About this exercise ▸ Starting at the line with "brown cross: (153, 106)" and going on through the line with "brown square: (70, 160)", reproduce each line in the records below exactly and nothing more.

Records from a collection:
◇ ◇ ◇ ◇ ◇ ◇ ◇

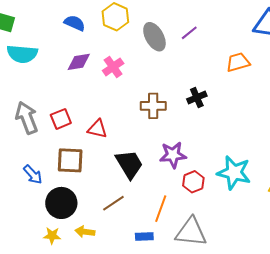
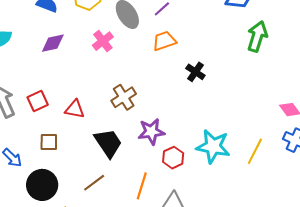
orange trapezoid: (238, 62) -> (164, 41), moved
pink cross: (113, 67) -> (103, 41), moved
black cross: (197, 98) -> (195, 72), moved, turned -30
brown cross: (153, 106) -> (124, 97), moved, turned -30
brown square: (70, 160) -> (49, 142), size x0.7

◇ ◇ ◇ ◇ ◇ ◇ ◇

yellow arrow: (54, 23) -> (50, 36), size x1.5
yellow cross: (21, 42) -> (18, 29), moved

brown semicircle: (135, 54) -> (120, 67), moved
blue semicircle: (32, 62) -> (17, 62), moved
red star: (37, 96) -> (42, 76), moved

◇ ◇ ◇ ◇ ◇ ◇ ◇

Result for this task ▸
brown cross: (153, 106) -> (124, 97), moved, turned -30
brown square: (70, 160) -> (49, 142), size x0.7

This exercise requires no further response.